### Problem
With the pictures omitted, output word for word the lines from the one containing "R7: 560 (N013, N015) -> 3.9k (N013, N015)" through the end of the records.

Data to use: Begin

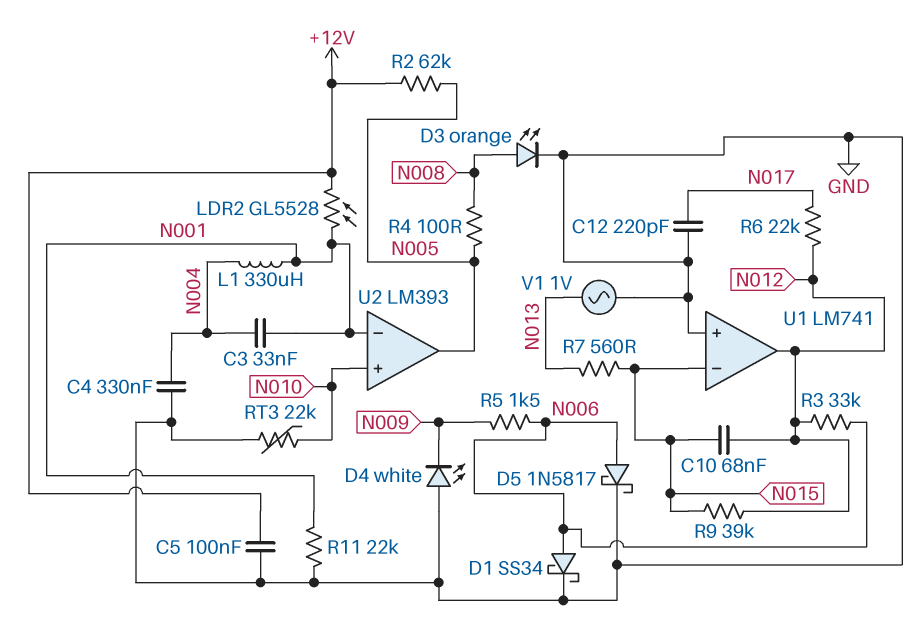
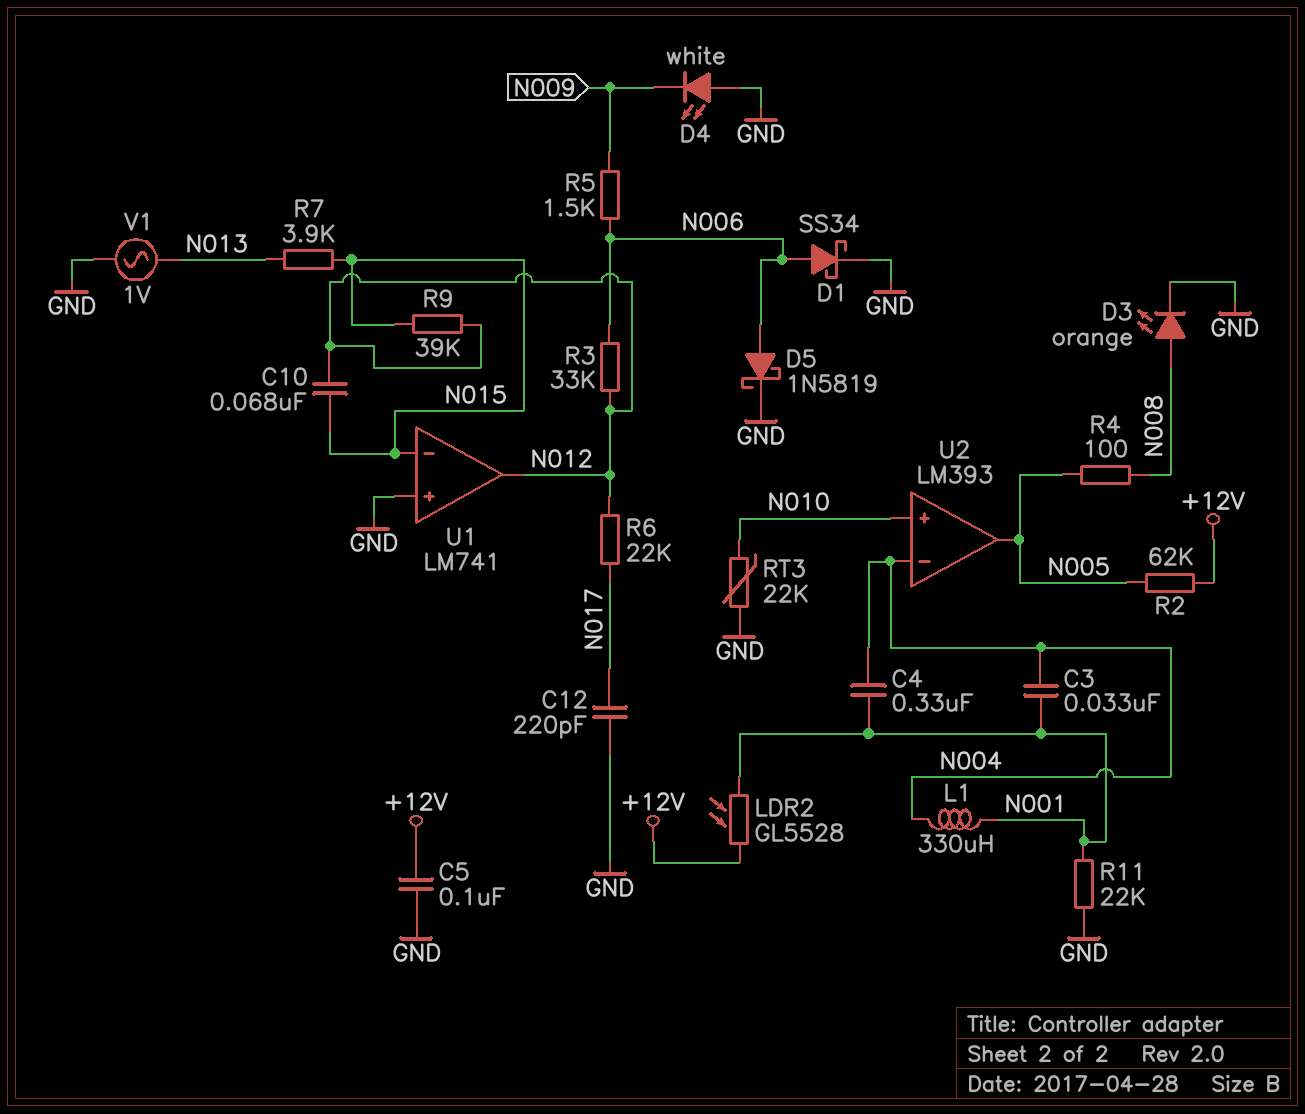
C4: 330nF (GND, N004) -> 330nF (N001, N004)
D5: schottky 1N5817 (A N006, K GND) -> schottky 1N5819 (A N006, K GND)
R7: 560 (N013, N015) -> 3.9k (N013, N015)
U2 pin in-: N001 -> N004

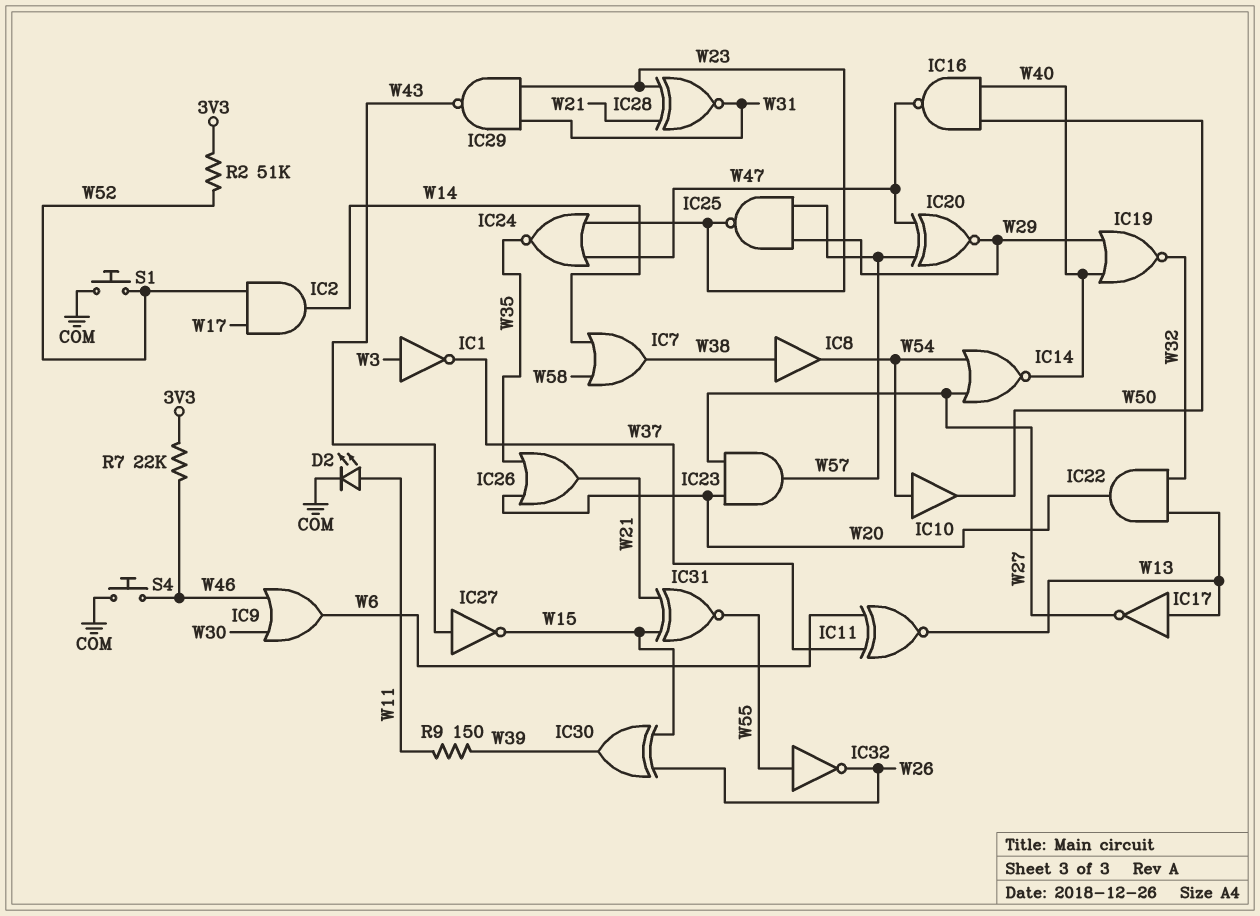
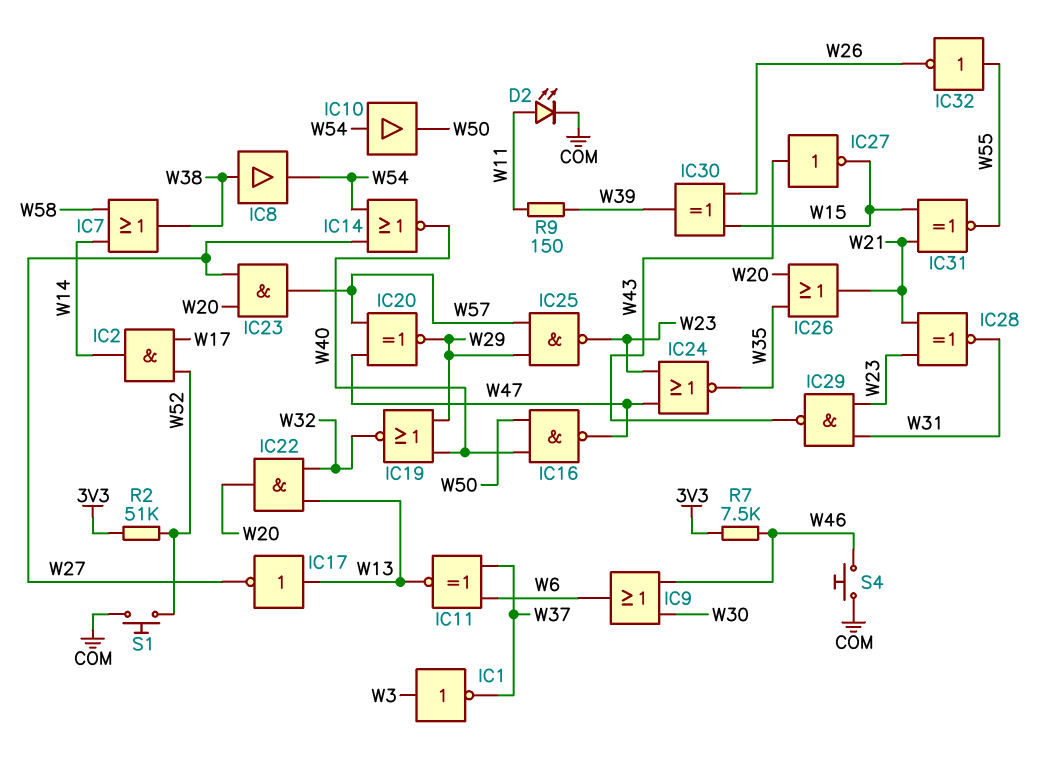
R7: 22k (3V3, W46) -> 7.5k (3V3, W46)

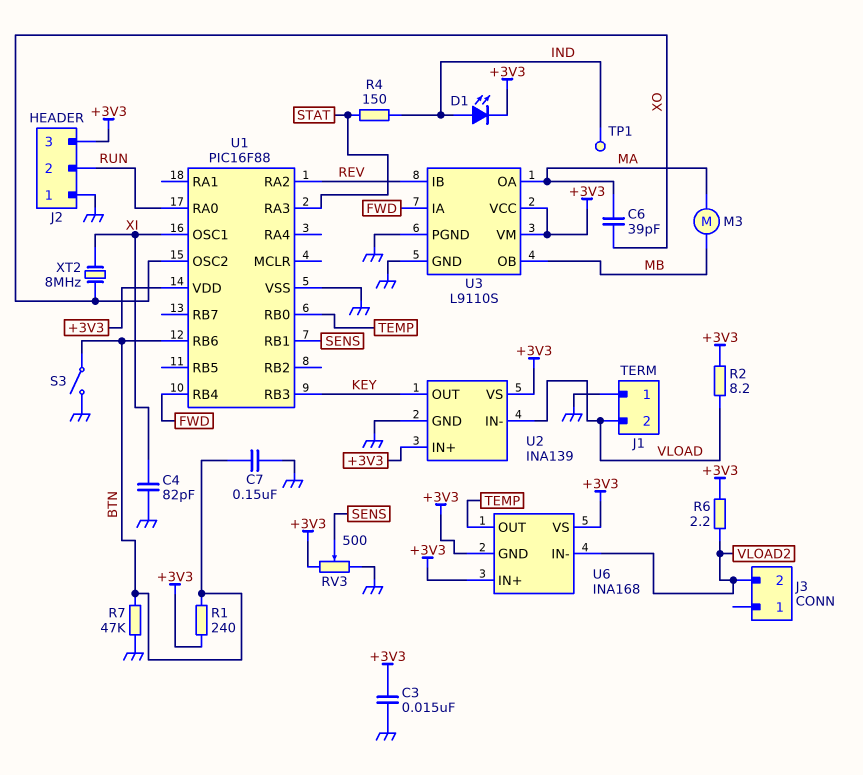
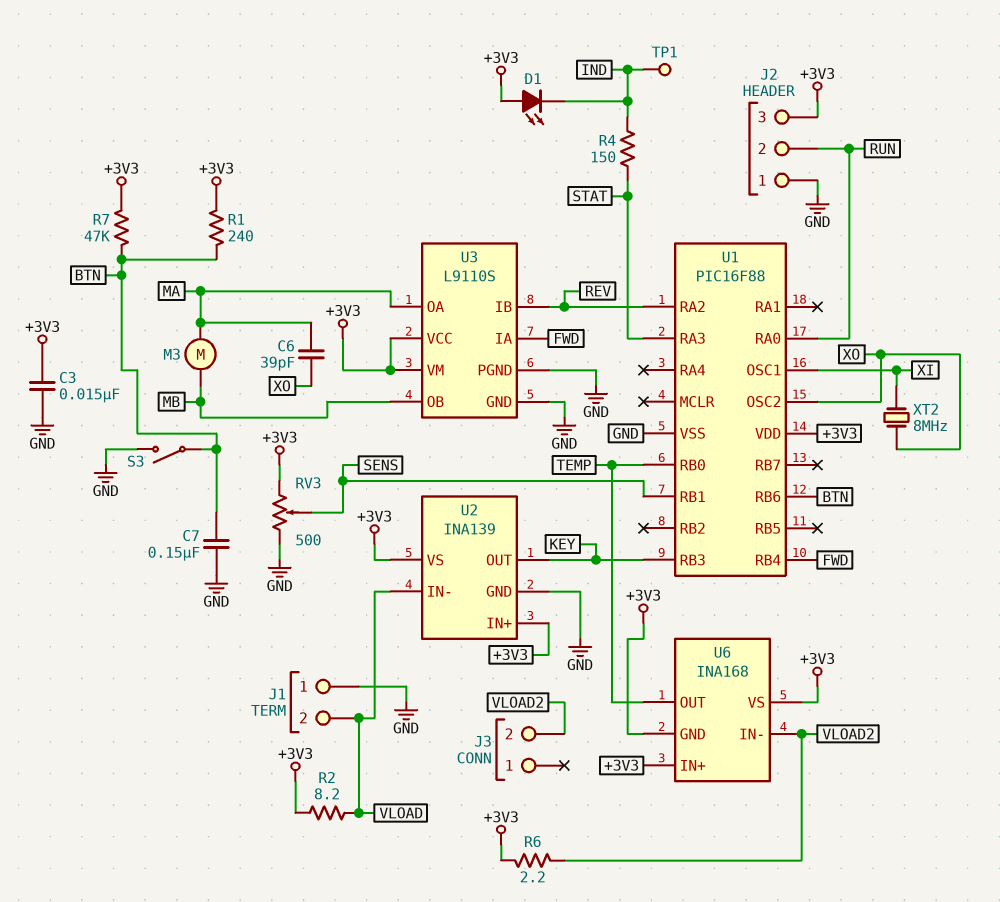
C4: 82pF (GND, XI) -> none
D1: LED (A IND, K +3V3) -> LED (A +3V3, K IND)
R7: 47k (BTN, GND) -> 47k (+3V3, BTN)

Data to use: End

### Your solution
R7: 560 (N013, N015) -> 3.9k (N013, N015)
U2 pin in-: N001 -> N004

R7: 22k (3V3, W46) -> 7.5k (3V3, W46)

C4: 82pF (GND, XI) -> none
D1: LED (A IND, K +3V3) -> LED (A +3V3, K IND)
R7: 47k (BTN, GND) -> 47k (+3V3, BTN)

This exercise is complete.